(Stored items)
(begin)
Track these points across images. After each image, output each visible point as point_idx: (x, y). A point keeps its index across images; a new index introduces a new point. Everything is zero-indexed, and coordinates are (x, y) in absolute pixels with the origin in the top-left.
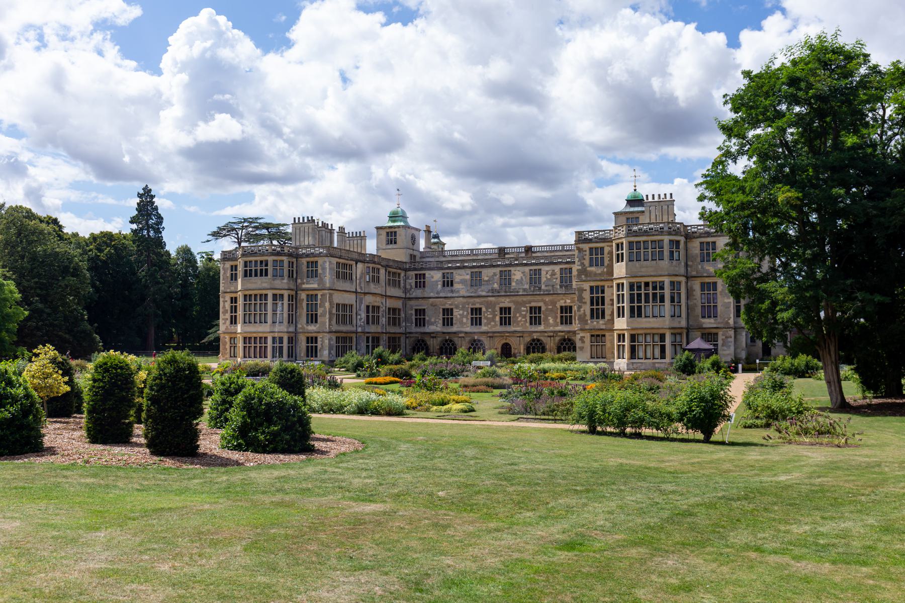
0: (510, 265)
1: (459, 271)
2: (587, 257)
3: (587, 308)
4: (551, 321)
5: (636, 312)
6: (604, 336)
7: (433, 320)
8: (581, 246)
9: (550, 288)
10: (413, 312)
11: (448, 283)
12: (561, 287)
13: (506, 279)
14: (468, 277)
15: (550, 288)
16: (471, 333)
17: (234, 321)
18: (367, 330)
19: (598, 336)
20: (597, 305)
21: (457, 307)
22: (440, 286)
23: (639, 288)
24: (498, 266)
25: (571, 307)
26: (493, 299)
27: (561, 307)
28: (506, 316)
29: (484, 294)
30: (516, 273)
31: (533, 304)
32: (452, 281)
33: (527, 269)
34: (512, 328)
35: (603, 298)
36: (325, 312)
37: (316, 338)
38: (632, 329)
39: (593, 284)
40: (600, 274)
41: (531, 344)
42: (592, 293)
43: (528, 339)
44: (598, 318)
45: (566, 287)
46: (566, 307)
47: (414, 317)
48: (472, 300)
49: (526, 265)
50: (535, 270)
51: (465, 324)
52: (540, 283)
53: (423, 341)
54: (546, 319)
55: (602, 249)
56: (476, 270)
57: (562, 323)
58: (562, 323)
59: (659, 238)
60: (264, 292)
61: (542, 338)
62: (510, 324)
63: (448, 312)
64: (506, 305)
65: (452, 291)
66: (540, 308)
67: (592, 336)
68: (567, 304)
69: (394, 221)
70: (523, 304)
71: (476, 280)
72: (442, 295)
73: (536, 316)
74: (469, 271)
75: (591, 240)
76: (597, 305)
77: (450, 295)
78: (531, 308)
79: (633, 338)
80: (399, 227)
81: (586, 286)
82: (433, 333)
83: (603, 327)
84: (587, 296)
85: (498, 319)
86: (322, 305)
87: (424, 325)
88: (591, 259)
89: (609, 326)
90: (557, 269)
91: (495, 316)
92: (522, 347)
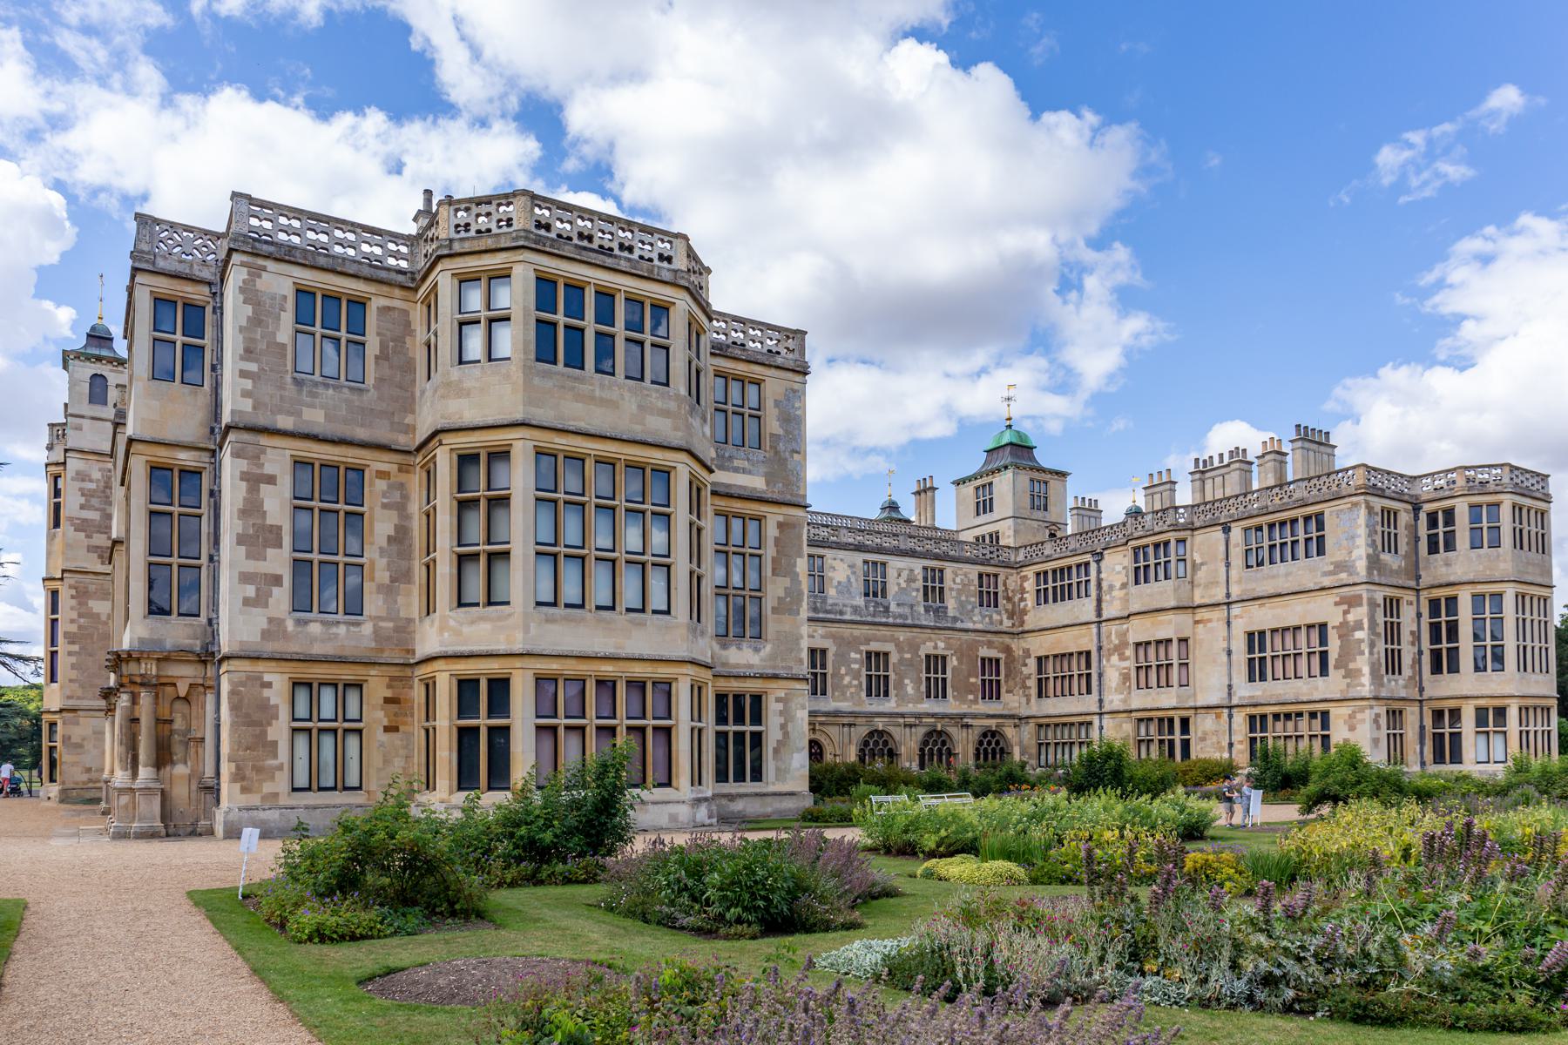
4: (910, 690)
9: (907, 610)
12: (927, 610)
15: (907, 610)
25: (944, 658)
27: (928, 657)
30: (836, 564)
31: (875, 646)
33: (859, 558)
36: (793, 595)
37: (757, 699)
40: (1397, 573)
43: (862, 731)
45: (936, 611)
46: (936, 657)
49: (859, 548)
50: (875, 563)
52: (884, 595)
54: (900, 685)
57: (929, 696)
61: (891, 729)
62: (824, 693)
66: (886, 654)
68: (939, 652)
78: (869, 654)
86: (782, 567)
90: (918, 565)
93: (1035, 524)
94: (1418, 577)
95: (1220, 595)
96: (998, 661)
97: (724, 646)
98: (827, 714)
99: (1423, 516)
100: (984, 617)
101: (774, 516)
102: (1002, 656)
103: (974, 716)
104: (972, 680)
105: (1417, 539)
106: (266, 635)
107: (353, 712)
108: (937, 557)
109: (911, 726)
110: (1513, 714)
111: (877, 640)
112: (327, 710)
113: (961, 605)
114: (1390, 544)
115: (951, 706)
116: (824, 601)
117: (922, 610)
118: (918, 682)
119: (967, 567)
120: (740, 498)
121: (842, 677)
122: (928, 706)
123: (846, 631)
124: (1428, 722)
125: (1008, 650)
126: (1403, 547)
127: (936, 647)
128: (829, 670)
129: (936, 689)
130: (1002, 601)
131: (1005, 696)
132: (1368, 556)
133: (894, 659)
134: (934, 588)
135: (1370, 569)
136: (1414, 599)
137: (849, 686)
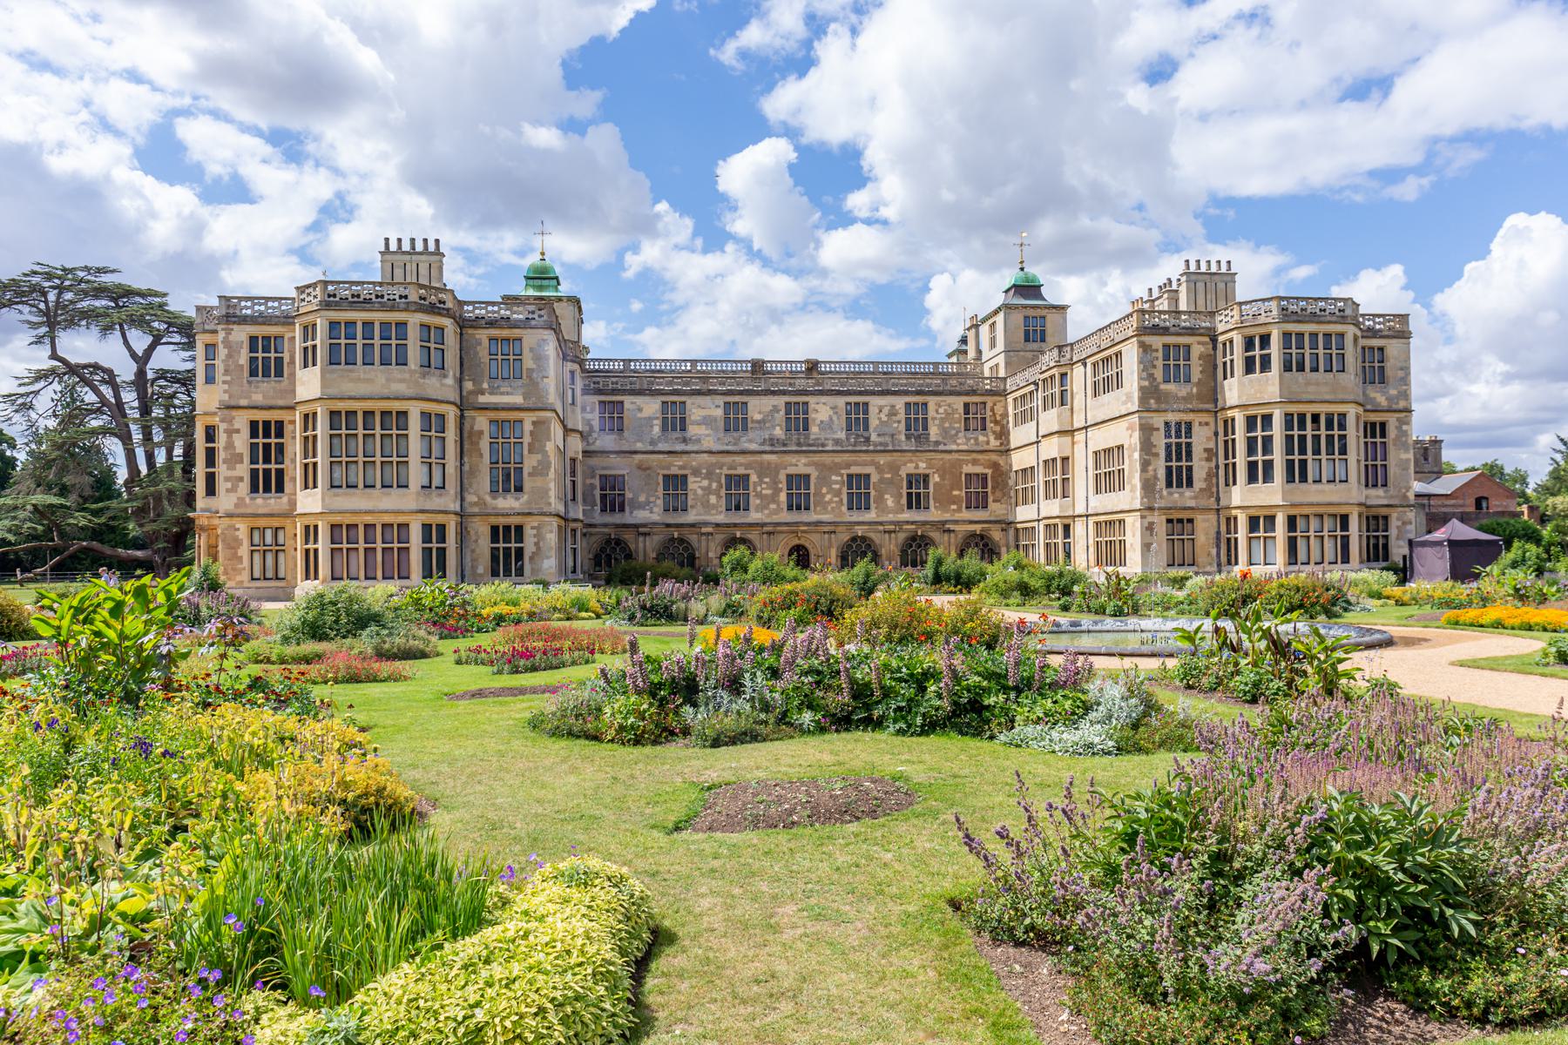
(end)
* [Exercise task]:
Copy all of the lines above without changing anything, and leave the pictures out of your answer.

* [Answer for the task]:
Track these points across images. After each image, output each visible point as point_idx: (x, y). A point keeps its index across images; a new index introduces a new point. Everything is zero-indexed, and coordinates are (x, y) in absolute pixels with the origin in the top-left.
0: (510, 265)
1: (459, 271)
2: (587, 257)
3: (587, 308)
4: (551, 321)
5: (636, 312)
6: (604, 336)
7: (433, 320)
8: (581, 246)
9: (550, 288)
10: (413, 312)
11: (448, 283)
12: (561, 287)
13: (506, 279)
14: (468, 277)
15: (550, 288)
16: (471, 333)
17: (234, 321)
18: (367, 330)
19: (598, 336)
20: (597, 305)
21: (457, 307)
22: (440, 286)
23: (639, 288)
24: (498, 266)
25: (571, 307)
26: (493, 299)
27: (561, 307)
28: (506, 316)
29: (484, 294)
30: (516, 273)
31: (533, 304)
32: (452, 281)
33: (527, 269)
34: (512, 328)
35: (603, 298)
36: (325, 312)
37: (316, 338)
38: (632, 329)
39: (593, 284)
40: (600, 274)
41: (531, 344)
42: (592, 293)
43: (528, 339)
44: (598, 318)
45: (566, 287)
46: (566, 307)
47: (414, 317)
48: (472, 300)
49: (526, 265)
50: (535, 270)
51: (465, 324)
52: (540, 283)
53: (423, 341)
54: (546, 319)
55: (602, 249)
56: (476, 270)
57: (562, 323)
58: (562, 323)
59: (659, 238)
60: (264, 292)
61: (542, 338)
62: (510, 324)
63: (448, 312)
64: (506, 305)
65: (452, 291)
66: (540, 308)
67: (592, 336)
68: (567, 304)
69: (394, 221)
70: (523, 304)
71: (476, 280)
72: (442, 295)
73: (536, 316)
74: (469, 271)
75: (591, 240)
76: (597, 305)
77: (450, 295)
78: (531, 308)
79: (633, 338)
80: (399, 227)
81: (586, 286)
82: (433, 333)
83: (603, 327)
84: (587, 296)
85: (498, 319)
86: (322, 305)
87: (424, 325)
88: (591, 259)
89: (609, 326)
90: (557, 269)
91: (495, 316)
92: (522, 347)
4: (910, 690)
9: (907, 610)
12: (927, 610)
15: (907, 610)
25: (944, 658)
27: (928, 657)
30: (836, 564)
31: (875, 646)
33: (859, 558)
36: (793, 595)
37: (757, 699)
40: (1397, 573)
43: (862, 731)
45: (936, 611)
46: (936, 657)
49: (859, 548)
50: (875, 563)
52: (884, 595)
54: (900, 685)
57: (929, 696)
61: (891, 729)
62: (824, 693)
66: (886, 654)
68: (939, 652)
78: (869, 654)
86: (782, 567)
90: (918, 565)
93: (1035, 524)
94: (1418, 577)
95: (1220, 595)
96: (998, 661)
97: (724, 646)
98: (827, 714)
99: (1423, 516)
100: (984, 617)
101: (774, 516)
102: (1002, 656)
103: (974, 716)
104: (972, 680)
105: (1417, 539)
106: (266, 635)
107: (353, 712)
108: (937, 557)
109: (911, 726)
110: (1513, 714)
111: (877, 640)
112: (327, 710)
113: (961, 605)
114: (1390, 544)
115: (951, 706)
116: (824, 601)
117: (922, 610)
118: (918, 682)
119: (967, 567)
120: (740, 498)
121: (842, 677)
122: (928, 706)
123: (846, 631)
124: (1428, 722)
125: (1008, 650)
126: (1403, 547)
127: (936, 647)
128: (829, 670)
129: (936, 689)
130: (1002, 601)
131: (1005, 696)
132: (1368, 556)
133: (894, 659)
134: (934, 588)
135: (1370, 569)
136: (1414, 599)
137: (849, 686)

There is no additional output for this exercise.